• **Activity**
Rewrite all of the data below with every instance of "yellow paper sign at center" replaced by "yellow notice at center", changing nothing else. Leave the pictures out of your answer.

• **Entries provided**
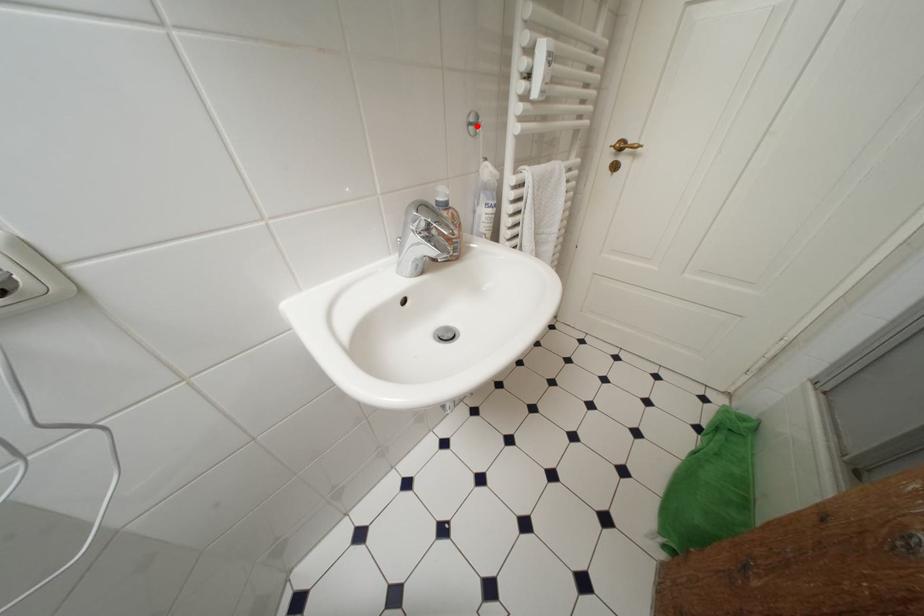
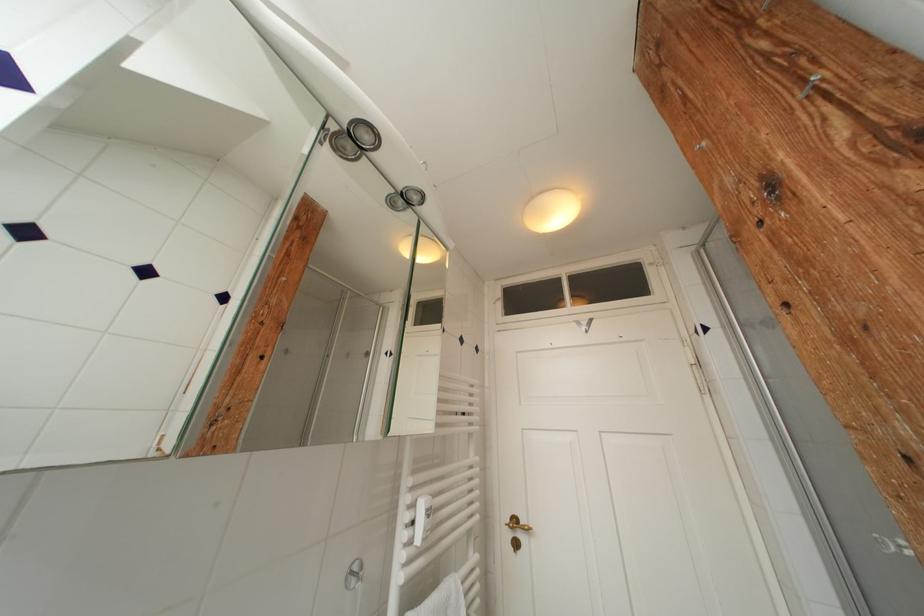
The point at the highlighted location is marked in the first image. Where is the corresponding point in the second image?

(358, 578)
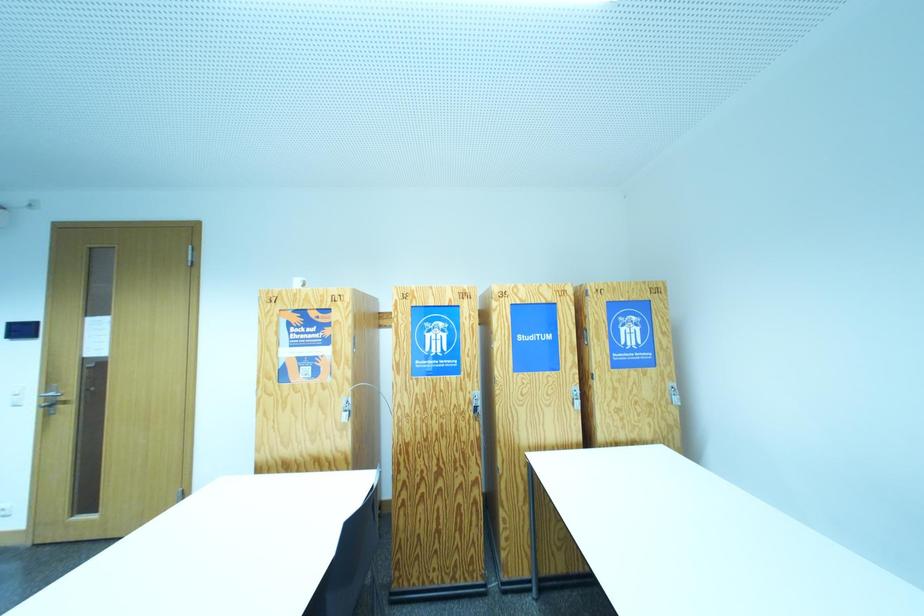
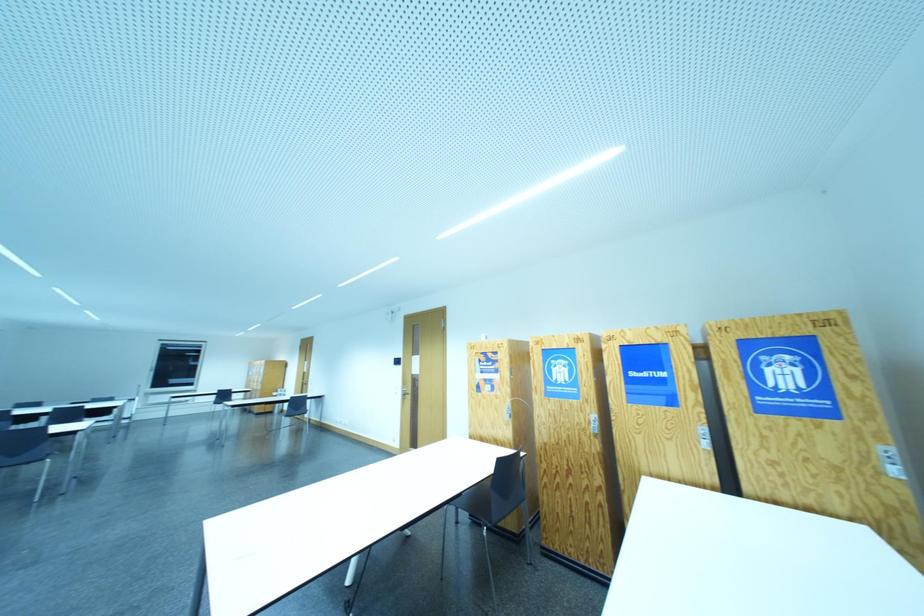
Question: How did the camera likely rotate?

Choices:
 (A) Left
 (B) Right
 (C) Up
 (D) Down

Answer: (A)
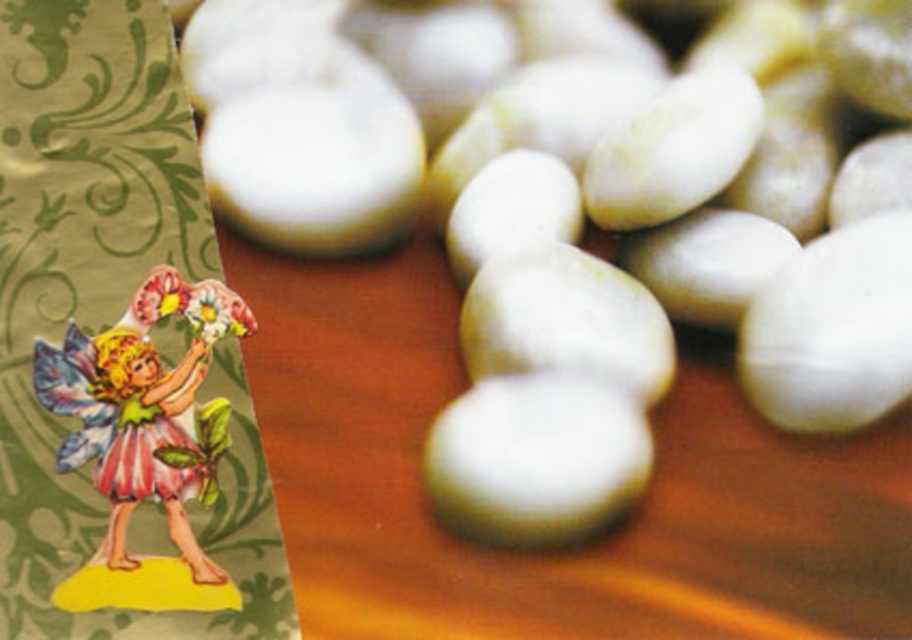
Question: Which object is closer to the camera taking this photo?

Choices:
 (A) white smooth stone at left
 (B) pastel paper fairy at left
 (C) paper fairy at left

Answer: (C)

Question: Is white smooth stone at left positioned in front of paper fairy at left?

Choices:
 (A) no
 (B) yes

Answer: (A)

Question: Is paper fairy at left smaller than pastel paper fairy at left?

Choices:
 (A) no
 (B) yes

Answer: (A)

Question: In this image, where is white smooth stone at left located relative to pastel paper fairy at left?

Choices:
 (A) below
 (B) above

Answer: (B)

Question: Which point is closer to the camera taking this photo?

Choices:
 (A) (193, 456)
 (B) (252, 314)
 (C) (809, 417)

Answer: (A)

Question: Estimate the real-world distances between objects in this image. Which object is farther from the white smooth stone at left?

Choices:
 (A) paper fairy at left
 (B) pastel paper fairy at left

Answer: (B)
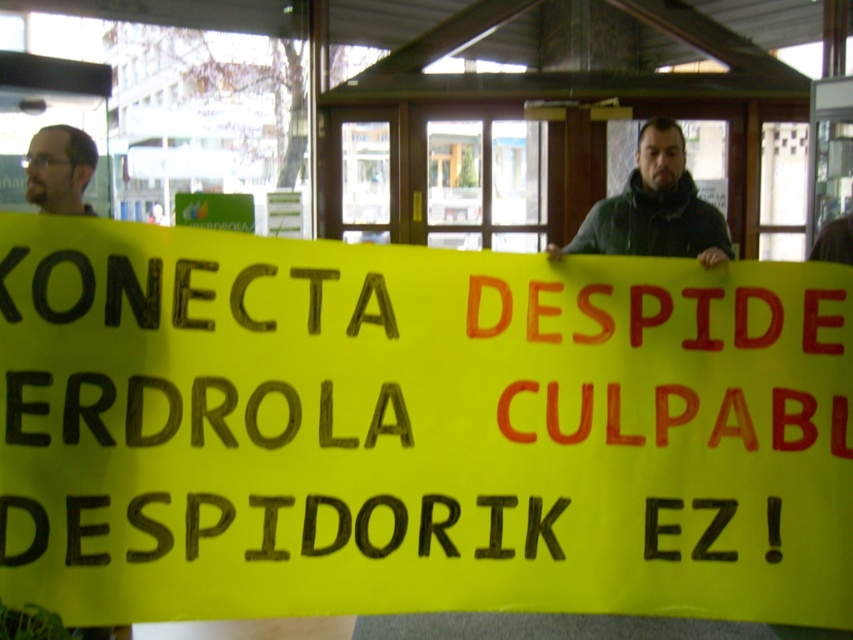
Is dark green jacket at center to the left of dark brown hair at upper left from the viewer's perspective?

In fact, dark green jacket at center is to the right of dark brown hair at upper left.

Who is more distant from viewer, [641,180] or [48,148]?

The point [641,180] is behind.

Does point (704, 214) come in front of point (68, 163)?

No, (704, 214) is further to viewer.

This screenshot has width=853, height=640. I want to click on dark green jacket at center, so click(654, 208).

Locate an element on the screen. This screenshot has height=640, width=853. yellow paper sign at center is located at coordinates (415, 429).

Can you confirm if yellow paper sign at center is bigger than dark green jacket at center?

Yes, yellow paper sign at center is bigger than dark green jacket at center.

Locate an element on the screen. The height and width of the screenshot is (640, 853). yellow paper sign at center is located at coordinates (415, 429).

Find the location of a particular element. The width and height of the screenshot is (853, 640). yellow paper sign at center is located at coordinates (415, 429).

Does yellow paper sign at center appear under dark brown hair at upper left?

Yes, yellow paper sign at center is below dark brown hair at upper left.

Is point (518, 500) farther from camera compared to point (57, 129)?

That is False.

Is point (16, 268) farther from viewer compared to point (86, 138)?

That is False.

The width and height of the screenshot is (853, 640). What are the coordinates of `yellow paper sign at center` in the screenshot? It's located at (415, 429).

• **Solution to this task**
The point at the highlighted location is marked in the first image. Where is the corresponding point in the second image?

(358, 578)
Question: How did the camera likely rotate?

Choices:
 (A) Left
 (B) Right
 (C) Up
 (D) Down

Answer: (A)
Question: Which object is closer to the camera taking this photo?

Choices:
 (A) white smooth stone at left
 (B) pastel paper fairy at left
 (C) paper fairy at left

Answer: (C)

Question: Is white smooth stone at left positioned in front of paper fairy at left?

Choices:
 (A) no
 (B) yes

Answer: (A)

Question: Is paper fairy at left smaller than pastel paper fairy at left?

Choices:
 (A) no
 (B) yes

Answer: (A)

Question: In this image, where is white smooth stone at left located relative to pastel paper fairy at left?

Choices:
 (A) below
 (B) above

Answer: (B)

Question: Which point is closer to the camera taking this photo?

Choices:
 (A) (193, 456)
 (B) (252, 314)
 (C) (809, 417)

Answer: (A)

Question: Estimate the real-world distances between objects in this image. Which object is farther from the white smooth stone at left?

Choices:
 (A) paper fairy at left
 (B) pastel paper fairy at left

Answer: (B)
Is dark green jacket at center to the left of dark brown hair at upper left from the viewer's perspective?

In fact, dark green jacket at center is to the right of dark brown hair at upper left.

Who is more distant from viewer, [641,180] or [48,148]?

The point [641,180] is behind.

Does point (704, 214) come in front of point (68, 163)?

No, (704, 214) is further to viewer.

This screenshot has width=853, height=640. I want to click on dark green jacket at center, so click(654, 208).

Locate an element on the screen. This screenshot has height=640, width=853. yellow notice at center is located at coordinates (415, 429).

Can you confirm if yellow notice at center is bigger than dark green jacket at center?

Yes, yellow notice at center is bigger than dark green jacket at center.

Locate an element on the screen. The height and width of the screenshot is (640, 853). yellow notice at center is located at coordinates (415, 429).

Find the location of a particular element. The width and height of the screenshot is (853, 640). yellow notice at center is located at coordinates (415, 429).

Does yellow notice at center appear under dark brown hair at upper left?

Yes, yellow notice at center is below dark brown hair at upper left.

Is point (518, 500) farther from camera compared to point (57, 129)?

That is False.

Is point (16, 268) farther from viewer compared to point (86, 138)?

That is False.

The width and height of the screenshot is (853, 640). What are the coordinates of `yellow notice at center` in the screenshot? It's located at (415, 429).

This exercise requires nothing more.